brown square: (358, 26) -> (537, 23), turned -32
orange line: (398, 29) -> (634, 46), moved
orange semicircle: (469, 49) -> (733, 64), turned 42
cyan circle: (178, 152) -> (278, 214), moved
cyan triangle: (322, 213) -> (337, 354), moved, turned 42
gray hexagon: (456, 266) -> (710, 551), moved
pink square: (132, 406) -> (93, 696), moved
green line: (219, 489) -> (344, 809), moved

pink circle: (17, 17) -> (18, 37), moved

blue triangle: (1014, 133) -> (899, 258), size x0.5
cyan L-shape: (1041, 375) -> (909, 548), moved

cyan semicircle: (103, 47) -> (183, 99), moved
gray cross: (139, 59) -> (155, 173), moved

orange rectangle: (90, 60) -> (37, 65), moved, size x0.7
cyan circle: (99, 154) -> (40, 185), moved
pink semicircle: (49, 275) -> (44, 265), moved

# # # #

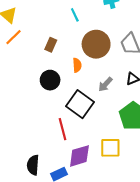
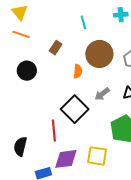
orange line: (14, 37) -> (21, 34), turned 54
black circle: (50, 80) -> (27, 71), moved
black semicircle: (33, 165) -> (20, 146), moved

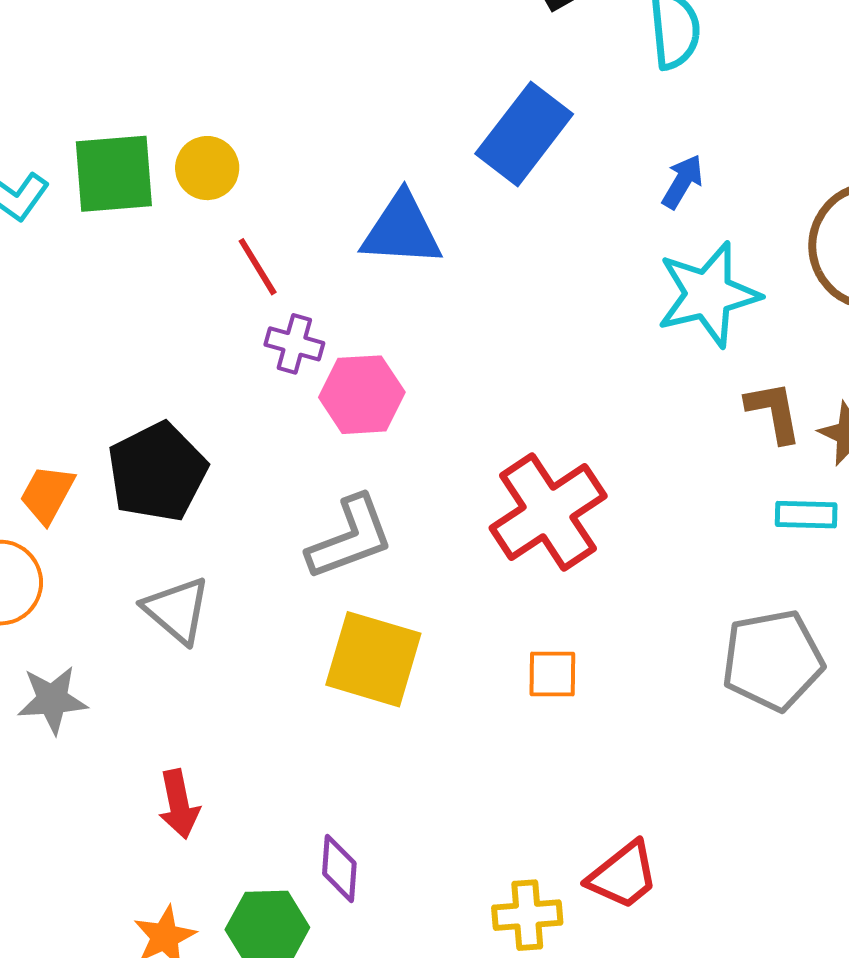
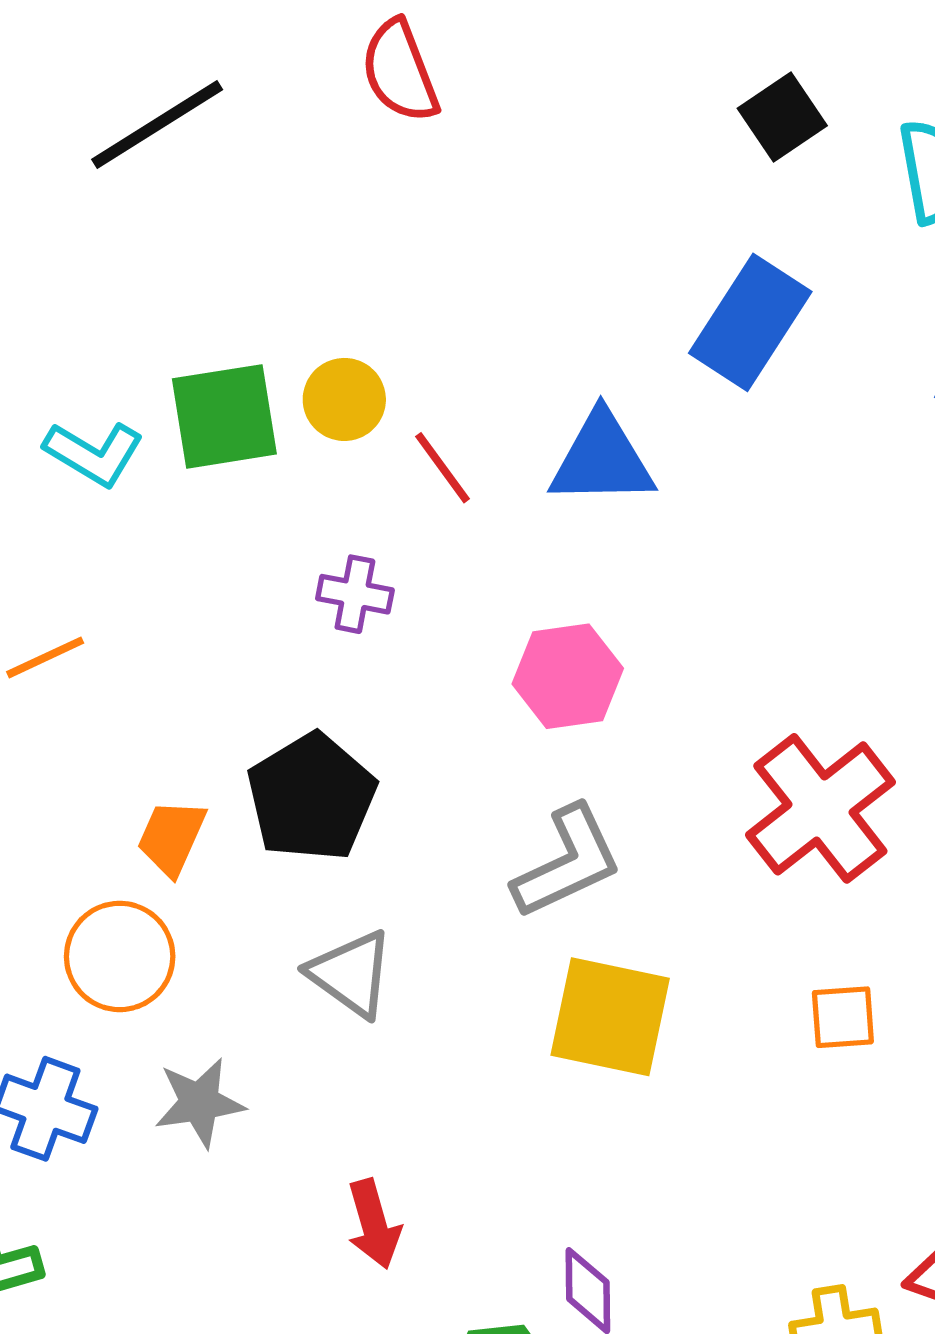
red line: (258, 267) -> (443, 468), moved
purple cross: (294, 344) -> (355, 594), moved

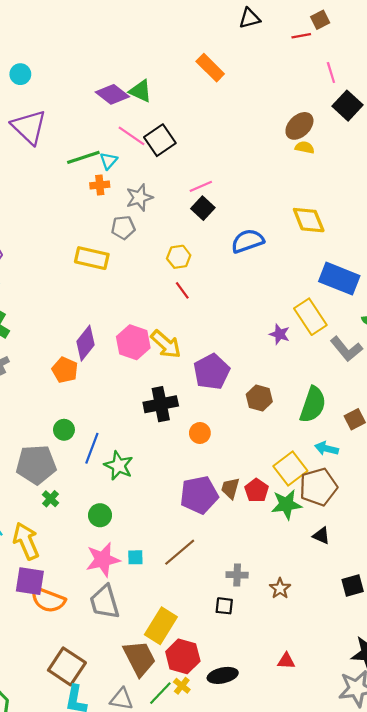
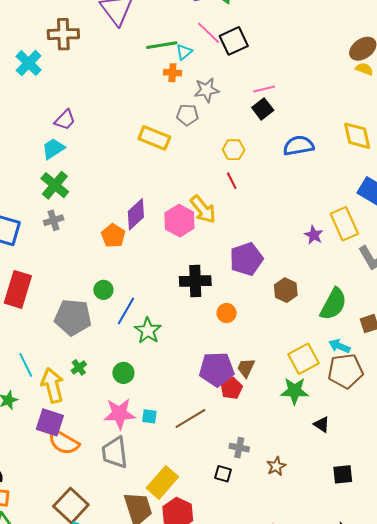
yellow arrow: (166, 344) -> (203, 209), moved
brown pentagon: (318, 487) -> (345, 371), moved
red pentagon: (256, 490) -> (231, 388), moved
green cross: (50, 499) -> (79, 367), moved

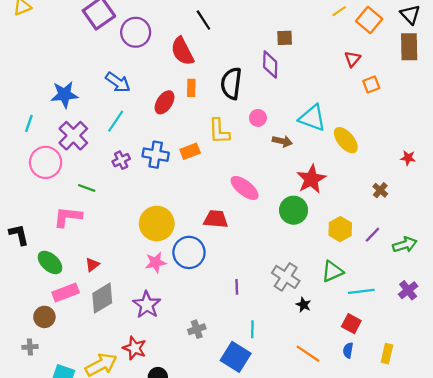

# # # #

◆ **GOAL OF THE EXERCISE**
Could you repeat exactly the lines above from the line with "orange rectangle: (90, 60)" up to and including the line with "pink semicircle: (49, 275)", and only those?

◆ **YOUR RESPONSE**
orange rectangle: (90, 60) -> (37, 65), moved, size x0.7
cyan circle: (99, 154) -> (40, 185), moved
pink semicircle: (49, 275) -> (44, 265), moved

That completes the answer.